Retype all of the data exactly as given.
*** Extracted entries ***
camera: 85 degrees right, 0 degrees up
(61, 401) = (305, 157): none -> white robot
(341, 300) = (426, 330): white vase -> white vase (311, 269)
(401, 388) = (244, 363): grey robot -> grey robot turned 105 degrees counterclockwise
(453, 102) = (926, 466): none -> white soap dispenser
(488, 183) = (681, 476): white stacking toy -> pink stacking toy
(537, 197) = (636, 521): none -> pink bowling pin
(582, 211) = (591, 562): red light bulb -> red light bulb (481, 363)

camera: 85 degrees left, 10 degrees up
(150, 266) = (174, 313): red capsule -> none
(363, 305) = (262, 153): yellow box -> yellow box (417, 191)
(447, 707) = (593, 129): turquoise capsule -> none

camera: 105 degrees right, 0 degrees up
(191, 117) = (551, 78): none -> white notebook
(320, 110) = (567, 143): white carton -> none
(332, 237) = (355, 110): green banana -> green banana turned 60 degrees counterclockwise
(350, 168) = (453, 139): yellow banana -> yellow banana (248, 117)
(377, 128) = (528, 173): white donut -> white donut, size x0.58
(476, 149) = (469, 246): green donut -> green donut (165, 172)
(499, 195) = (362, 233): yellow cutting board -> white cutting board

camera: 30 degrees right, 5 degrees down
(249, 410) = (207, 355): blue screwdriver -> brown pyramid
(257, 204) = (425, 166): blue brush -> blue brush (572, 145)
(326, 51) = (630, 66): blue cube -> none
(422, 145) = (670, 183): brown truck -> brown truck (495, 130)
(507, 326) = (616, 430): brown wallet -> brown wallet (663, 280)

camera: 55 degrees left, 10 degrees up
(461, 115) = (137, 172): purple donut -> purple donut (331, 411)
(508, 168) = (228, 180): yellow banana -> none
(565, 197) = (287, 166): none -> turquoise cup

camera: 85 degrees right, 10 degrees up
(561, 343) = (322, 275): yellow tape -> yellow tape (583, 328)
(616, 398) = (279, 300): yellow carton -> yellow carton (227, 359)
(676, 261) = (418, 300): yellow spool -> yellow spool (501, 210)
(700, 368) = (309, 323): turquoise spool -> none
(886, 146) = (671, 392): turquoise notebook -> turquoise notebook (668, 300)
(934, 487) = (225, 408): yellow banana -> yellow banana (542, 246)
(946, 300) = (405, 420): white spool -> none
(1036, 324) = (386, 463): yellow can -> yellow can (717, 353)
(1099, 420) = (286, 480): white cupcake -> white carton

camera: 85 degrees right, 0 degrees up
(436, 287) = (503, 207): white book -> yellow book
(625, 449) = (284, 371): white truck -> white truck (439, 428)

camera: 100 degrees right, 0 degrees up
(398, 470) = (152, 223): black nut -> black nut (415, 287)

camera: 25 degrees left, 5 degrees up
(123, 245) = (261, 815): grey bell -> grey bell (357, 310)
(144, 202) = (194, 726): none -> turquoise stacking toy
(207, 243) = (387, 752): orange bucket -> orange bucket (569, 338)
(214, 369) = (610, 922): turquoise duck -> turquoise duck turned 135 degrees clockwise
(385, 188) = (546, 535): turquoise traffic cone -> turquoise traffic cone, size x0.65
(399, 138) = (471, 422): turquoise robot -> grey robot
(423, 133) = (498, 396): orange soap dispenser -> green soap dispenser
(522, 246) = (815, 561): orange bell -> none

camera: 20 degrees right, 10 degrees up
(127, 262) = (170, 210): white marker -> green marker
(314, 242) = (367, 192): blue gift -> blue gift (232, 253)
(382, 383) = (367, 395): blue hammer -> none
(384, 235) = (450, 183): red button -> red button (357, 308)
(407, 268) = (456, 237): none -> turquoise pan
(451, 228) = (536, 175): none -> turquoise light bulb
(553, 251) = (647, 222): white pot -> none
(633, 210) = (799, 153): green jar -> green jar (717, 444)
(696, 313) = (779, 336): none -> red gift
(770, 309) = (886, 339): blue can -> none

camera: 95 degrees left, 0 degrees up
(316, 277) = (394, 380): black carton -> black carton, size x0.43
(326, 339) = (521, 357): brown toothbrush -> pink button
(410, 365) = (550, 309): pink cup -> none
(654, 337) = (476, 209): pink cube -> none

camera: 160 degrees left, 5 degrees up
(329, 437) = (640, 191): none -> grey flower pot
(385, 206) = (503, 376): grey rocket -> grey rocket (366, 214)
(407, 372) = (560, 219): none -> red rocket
*** End of Extracted entries ***
Task answer:
camera: 85 degrees right, 0 degrees up
(61, 401) = (305, 157): none -> white robot
(341, 300) = (426, 330): white vase -> white vase (311, 269)
(401, 388) = (244, 363): grey robot -> grey robot turned 105 degrees counterclockwise
(453, 102) = (926, 466): none -> white soap dispenser
(488, 183) = (681, 476): white stacking toy -> pink stacking toy
(537, 197) = (636, 521): none -> pink bowling pin
(582, 211) = (591, 562): red light bulb -> red light bulb (481, 363)

camera: 85 degrees left, 10 degrees up
(150, 266) = (174, 313): red capsule -> none
(363, 305) = (262, 153): yellow box -> yellow box (417, 191)
(447, 707) = (593, 129): turquoise capsule -> none

camera: 105 degrees right, 0 degrees up
(191, 117) = (551, 78): none -> white notebook
(320, 110) = (567, 143): white carton -> none
(332, 237) = (355, 110): green banana -> green banana turned 60 degrees counterclockwise
(350, 168) = (453, 139): yellow banana -> yellow banana (248, 117)
(377, 128) = (528, 173): white donut -> white donut, size x0.58
(476, 149) = (469, 246): green donut -> green donut (165, 172)
(499, 195) = (362, 233): yellow cutting board -> white cutting board

camera: 30 degrees right, 5 degrees down
(249, 410) = (207, 355): blue screwdriver -> brown pyramid
(257, 204) = (425, 166): blue brush -> blue brush (572, 145)
(326, 51) = (630, 66): blue cube -> none
(422, 145) = (670, 183): brown truck -> brown truck (495, 130)
(507, 326) = (616, 430): brown wallet -> brown wallet (663, 280)

camera: 55 degrees left, 10 degrees up
(461, 115) = (137, 172): purple donut -> purple donut (331, 411)
(508, 168) = (228, 180): yellow banana -> none
(565, 197) = (287, 166): none -> turquoise cup

camera: 85 degrees right, 10 degrees up
(561, 343) = (322, 275): yellow tape -> yellow tape (583, 328)
(616, 398) = (279, 300): yellow carton -> yellow carton (227, 359)
(676, 261) = (418, 300): yellow spool -> yellow spool (501, 210)
(700, 368) = (309, 323): turquoise spool -> none
(886, 146) = (671, 392): turquoise notebook -> turquoise notebook (668, 300)
(934, 487) = (225, 408): yellow banana -> yellow banana (542, 246)
(946, 300) = (405, 420): white spool -> none
(1036, 324) = (386, 463): yellow can -> yellow can (717, 353)
(1099, 420) = (286, 480): white cupcake -> white carton

camera: 85 degrees right, 0 degrees up
(436, 287) = (503, 207): white book -> yellow book
(625, 449) = (284, 371): white truck -> white truck (439, 428)

camera: 100 degrees right, 0 degrees up
(398, 470) = (152, 223): black nut -> black nut (415, 287)

camera: 25 degrees left, 5 degrees up
(123, 245) = (261, 815): grey bell -> grey bell (357, 310)
(144, 202) = (194, 726): none -> turquoise stacking toy
(207, 243) = (387, 752): orange bucket -> orange bucket (569, 338)
(214, 369) = (610, 922): turquoise duck -> turquoise duck turned 135 degrees clockwise
(385, 188) = (546, 535): turquoise traffic cone -> turquoise traffic cone, size x0.65
(399, 138) = (471, 422): turquoise robot -> grey robot
(423, 133) = (498, 396): orange soap dispenser -> green soap dispenser
(522, 246) = (815, 561): orange bell -> none

camera: 20 degrees right, 10 degrees up
(127, 262) = (170, 210): white marker -> green marker
(314, 242) = (367, 192): blue gift -> blue gift (232, 253)
(382, 383) = (367, 395): blue hammer -> none
(384, 235) = (450, 183): red button -> red button (357, 308)
(407, 268) = (456, 237): none -> turquoise pan
(451, 228) = (536, 175): none -> turquoise light bulb
(553, 251) = (647, 222): white pot -> none
(633, 210) = (799, 153): green jar -> green jar (717, 444)
(696, 313) = (779, 336): none -> red gift
(770, 309) = (886, 339): blue can -> none

camera: 95 degrees left, 0 degrees up
(316, 277) = (394, 380): black carton -> black carton, size x0.43
(326, 339) = (521, 357): brown toothbrush -> pink button
(410, 365) = (550, 309): pink cup -> none
(654, 337) = (476, 209): pink cube -> none

camera: 160 degrees left, 5 degrees up
(329, 437) = (640, 191): none -> grey flower pot
(385, 206) = (503, 376): grey rocket -> grey rocket (366, 214)
(407, 372) = (560, 219): none -> red rocket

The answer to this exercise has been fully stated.